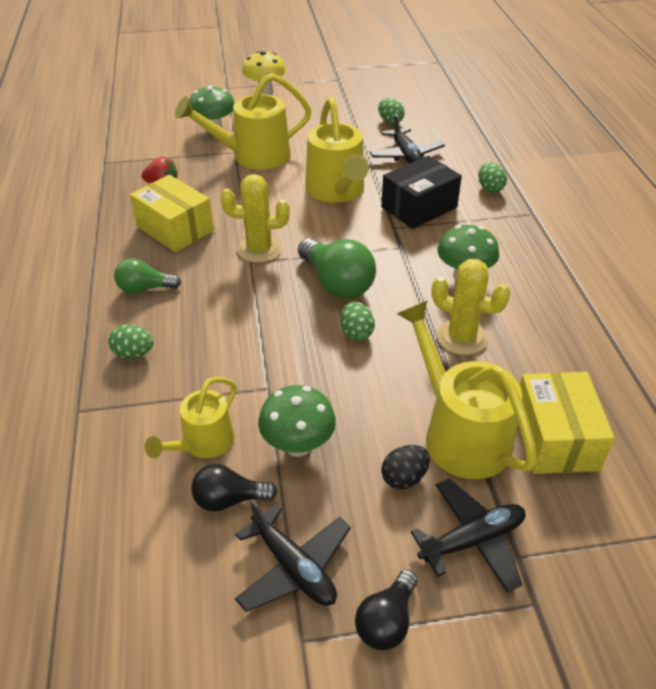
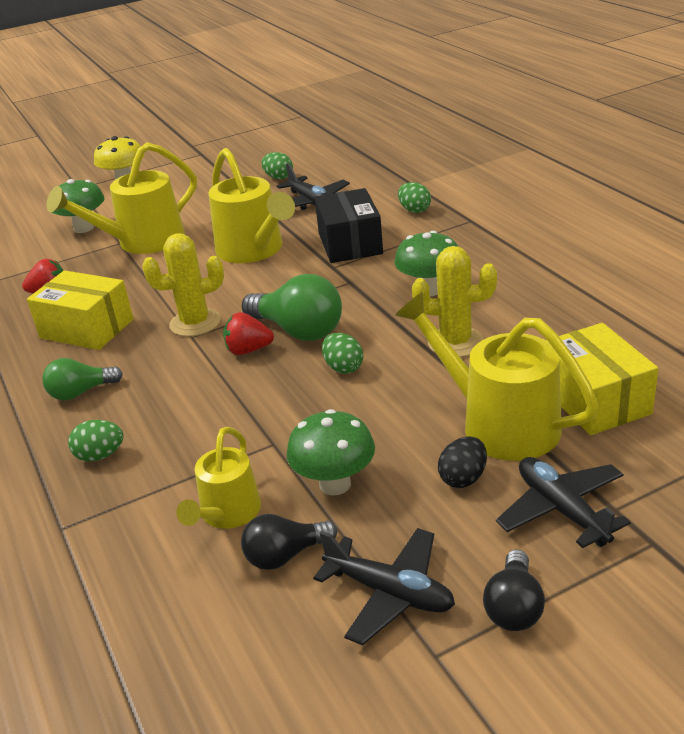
camera: 15 degrees left, 10 degrees down
(288, 290) = (248, 350): none -> red strawberry
(419, 207) = (350, 243): black box -> black box turned 45 degrees counterclockwise
(472, 540) = (562, 510): black plane -> black plane turned 75 degrees counterclockwise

- [Exercise description]:
Return each line above exactly; any pictures are to be skipped.

- [Written solution]:
camera: 15 degrees left, 10 degrees down
(288, 290) = (248, 350): none -> red strawberry
(419, 207) = (350, 243): black box -> black box turned 45 degrees counterclockwise
(472, 540) = (562, 510): black plane -> black plane turned 75 degrees counterclockwise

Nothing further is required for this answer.